----- INPUT FOR THIS TASK -----

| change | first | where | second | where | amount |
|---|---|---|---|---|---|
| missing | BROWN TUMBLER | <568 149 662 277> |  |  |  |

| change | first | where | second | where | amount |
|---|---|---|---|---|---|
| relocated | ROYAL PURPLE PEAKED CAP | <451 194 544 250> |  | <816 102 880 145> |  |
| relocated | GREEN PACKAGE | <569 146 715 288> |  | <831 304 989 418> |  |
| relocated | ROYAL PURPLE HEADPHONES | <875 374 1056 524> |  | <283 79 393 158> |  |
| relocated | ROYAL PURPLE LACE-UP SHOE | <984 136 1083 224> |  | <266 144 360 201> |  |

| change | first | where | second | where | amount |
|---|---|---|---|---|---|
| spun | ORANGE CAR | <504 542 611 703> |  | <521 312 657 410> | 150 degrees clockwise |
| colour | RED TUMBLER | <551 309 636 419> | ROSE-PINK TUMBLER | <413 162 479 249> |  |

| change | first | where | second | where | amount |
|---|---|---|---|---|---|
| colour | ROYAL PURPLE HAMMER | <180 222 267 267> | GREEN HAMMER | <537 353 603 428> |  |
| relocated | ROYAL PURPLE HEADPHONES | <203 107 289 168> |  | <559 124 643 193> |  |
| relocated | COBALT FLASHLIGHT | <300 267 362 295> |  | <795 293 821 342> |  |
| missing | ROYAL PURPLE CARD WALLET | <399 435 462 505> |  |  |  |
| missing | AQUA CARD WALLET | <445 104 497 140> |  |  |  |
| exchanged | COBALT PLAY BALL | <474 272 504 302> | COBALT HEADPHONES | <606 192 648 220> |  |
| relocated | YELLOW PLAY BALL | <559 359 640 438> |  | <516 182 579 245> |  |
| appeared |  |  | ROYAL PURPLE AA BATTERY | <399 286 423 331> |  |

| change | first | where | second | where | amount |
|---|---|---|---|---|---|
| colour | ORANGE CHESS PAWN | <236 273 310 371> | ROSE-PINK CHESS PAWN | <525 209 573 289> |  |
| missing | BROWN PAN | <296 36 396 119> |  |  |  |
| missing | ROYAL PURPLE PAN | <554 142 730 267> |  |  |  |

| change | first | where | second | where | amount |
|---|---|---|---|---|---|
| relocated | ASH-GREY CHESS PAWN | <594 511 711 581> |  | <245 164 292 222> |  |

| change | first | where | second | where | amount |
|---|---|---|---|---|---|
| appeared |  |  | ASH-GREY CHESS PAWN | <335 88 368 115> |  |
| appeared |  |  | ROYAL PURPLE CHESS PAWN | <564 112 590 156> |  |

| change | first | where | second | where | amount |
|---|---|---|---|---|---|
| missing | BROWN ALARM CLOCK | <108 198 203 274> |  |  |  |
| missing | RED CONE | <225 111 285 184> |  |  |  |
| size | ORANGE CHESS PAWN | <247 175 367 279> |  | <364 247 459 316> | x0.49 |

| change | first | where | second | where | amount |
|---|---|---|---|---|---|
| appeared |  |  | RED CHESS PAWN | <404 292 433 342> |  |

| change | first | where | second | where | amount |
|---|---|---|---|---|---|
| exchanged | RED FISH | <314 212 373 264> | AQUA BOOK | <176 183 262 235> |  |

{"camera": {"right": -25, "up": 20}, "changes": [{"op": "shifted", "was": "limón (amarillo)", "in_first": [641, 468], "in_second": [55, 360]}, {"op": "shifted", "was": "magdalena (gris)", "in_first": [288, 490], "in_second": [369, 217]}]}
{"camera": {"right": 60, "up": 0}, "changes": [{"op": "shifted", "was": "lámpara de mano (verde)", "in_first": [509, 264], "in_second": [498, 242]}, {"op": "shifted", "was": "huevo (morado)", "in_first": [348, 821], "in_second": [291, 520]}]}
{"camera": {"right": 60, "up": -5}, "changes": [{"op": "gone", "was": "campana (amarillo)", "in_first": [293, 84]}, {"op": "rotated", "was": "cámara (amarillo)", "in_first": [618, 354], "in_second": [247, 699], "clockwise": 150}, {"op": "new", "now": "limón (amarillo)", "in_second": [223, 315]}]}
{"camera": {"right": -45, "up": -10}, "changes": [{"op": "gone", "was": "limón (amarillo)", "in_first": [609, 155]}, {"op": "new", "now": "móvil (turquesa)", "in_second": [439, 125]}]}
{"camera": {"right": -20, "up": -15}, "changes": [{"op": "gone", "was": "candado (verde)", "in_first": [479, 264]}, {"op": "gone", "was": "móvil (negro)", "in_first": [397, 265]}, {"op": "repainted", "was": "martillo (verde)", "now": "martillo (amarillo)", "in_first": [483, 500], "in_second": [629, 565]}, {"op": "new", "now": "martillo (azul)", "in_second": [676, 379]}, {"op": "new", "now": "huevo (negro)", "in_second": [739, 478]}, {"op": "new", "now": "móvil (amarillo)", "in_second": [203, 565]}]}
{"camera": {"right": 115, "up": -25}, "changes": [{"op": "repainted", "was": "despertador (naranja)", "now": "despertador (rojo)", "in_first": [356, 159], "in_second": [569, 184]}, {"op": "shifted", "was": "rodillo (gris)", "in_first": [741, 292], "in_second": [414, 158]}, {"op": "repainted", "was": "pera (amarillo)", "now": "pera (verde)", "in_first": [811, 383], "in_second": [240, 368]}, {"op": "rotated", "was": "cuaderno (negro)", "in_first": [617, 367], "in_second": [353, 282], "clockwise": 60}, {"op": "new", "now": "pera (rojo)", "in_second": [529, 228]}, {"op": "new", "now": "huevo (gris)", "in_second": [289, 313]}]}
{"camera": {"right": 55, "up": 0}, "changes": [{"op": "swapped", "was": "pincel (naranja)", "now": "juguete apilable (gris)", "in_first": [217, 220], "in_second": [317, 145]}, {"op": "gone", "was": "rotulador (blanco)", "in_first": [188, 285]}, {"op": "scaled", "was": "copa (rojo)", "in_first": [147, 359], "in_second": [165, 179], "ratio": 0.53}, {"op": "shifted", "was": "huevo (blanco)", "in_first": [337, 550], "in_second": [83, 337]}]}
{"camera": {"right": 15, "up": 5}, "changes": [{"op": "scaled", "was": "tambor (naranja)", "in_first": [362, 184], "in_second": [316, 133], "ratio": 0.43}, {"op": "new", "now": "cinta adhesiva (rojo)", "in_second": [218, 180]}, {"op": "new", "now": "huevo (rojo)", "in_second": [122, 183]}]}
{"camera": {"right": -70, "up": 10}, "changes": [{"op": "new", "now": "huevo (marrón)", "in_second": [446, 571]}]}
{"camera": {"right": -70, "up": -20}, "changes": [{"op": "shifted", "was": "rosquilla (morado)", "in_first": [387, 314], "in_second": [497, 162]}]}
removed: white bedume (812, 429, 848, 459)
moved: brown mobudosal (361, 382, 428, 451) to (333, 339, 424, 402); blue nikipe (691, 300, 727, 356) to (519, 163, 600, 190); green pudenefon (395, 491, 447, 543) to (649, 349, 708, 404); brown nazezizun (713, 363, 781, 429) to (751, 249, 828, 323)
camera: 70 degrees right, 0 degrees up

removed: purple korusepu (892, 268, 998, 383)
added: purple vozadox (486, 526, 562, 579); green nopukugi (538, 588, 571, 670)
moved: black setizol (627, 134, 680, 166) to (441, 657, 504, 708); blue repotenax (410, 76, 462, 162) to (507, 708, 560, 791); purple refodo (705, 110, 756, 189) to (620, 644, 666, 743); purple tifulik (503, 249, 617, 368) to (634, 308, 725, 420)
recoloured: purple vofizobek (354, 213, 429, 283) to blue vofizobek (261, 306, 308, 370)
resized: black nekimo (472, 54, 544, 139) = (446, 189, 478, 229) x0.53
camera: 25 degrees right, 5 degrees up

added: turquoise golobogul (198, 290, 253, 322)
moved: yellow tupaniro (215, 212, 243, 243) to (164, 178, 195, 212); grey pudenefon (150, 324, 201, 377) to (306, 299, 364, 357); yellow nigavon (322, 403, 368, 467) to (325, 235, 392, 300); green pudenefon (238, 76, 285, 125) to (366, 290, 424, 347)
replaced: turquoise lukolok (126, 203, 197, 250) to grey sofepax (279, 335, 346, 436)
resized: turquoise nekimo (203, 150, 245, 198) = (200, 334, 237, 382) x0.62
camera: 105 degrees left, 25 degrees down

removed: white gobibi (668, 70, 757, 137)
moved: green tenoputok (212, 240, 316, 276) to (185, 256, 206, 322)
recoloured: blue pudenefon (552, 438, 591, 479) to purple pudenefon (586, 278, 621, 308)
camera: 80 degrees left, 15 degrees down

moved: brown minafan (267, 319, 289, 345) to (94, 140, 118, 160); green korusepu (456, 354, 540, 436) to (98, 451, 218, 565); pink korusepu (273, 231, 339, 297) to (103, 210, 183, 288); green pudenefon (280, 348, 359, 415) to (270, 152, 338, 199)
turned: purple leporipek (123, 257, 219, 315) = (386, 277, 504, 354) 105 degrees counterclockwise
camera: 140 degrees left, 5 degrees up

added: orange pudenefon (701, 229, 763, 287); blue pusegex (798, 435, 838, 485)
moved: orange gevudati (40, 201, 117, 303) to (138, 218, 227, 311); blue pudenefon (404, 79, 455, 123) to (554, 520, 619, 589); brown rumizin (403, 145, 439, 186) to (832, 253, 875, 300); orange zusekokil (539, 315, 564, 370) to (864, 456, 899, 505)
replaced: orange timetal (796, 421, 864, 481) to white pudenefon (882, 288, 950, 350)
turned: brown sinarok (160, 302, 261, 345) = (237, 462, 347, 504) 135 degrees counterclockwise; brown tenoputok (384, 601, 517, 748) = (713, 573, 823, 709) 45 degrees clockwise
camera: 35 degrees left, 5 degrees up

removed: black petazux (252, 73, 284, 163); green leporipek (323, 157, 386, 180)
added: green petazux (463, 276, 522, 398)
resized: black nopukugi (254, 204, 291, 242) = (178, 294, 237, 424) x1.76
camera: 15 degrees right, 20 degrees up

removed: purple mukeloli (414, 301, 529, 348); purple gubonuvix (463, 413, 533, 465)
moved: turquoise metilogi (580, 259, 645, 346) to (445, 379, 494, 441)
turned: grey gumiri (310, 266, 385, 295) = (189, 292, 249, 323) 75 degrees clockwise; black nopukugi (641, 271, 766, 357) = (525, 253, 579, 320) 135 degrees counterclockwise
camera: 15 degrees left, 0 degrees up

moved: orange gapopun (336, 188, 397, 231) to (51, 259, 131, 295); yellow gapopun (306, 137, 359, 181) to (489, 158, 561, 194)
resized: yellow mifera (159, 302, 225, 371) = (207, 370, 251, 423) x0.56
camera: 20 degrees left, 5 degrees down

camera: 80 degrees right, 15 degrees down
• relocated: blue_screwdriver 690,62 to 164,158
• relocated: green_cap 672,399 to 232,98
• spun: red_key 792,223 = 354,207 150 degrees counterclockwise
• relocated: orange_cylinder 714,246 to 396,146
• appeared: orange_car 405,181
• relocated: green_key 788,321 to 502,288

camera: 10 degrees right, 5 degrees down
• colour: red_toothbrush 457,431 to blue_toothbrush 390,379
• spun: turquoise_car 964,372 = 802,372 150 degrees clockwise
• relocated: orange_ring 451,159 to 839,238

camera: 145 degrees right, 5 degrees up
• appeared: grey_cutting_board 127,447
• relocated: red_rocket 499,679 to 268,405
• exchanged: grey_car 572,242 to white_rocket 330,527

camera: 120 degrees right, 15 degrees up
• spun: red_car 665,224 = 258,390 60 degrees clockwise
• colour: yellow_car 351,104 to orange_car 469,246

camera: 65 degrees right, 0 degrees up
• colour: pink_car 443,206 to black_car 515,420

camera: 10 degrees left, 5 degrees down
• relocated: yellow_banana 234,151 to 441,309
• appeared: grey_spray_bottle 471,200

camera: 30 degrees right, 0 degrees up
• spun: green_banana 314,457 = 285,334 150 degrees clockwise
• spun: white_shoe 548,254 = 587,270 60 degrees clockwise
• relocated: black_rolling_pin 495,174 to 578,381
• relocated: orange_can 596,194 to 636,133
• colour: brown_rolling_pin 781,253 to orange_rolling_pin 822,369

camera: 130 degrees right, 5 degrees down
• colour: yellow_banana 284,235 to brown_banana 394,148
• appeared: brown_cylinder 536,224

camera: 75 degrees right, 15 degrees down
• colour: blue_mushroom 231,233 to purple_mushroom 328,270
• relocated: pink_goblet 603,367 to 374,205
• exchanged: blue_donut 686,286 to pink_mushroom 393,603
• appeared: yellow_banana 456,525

-----

▶ [EXERCISE]: In the records above, find the line with "camera: 80 degrees right, 15 degrees down"; write out exactly that line and each one after it, stopping after the line with "appeared: orange_car 405,181".

▶ [WRITTEN SOLUTION]:
camera: 80 degrees right, 15 degrees down
• relocated: blue_screwdriver 690,62 to 164,158
• relocated: green_cap 672,399 to 232,98
• spun: red_key 792,223 = 354,207 150 degrees counterclockwise
• relocated: orange_cylinder 714,246 to 396,146
• appeared: orange_car 405,181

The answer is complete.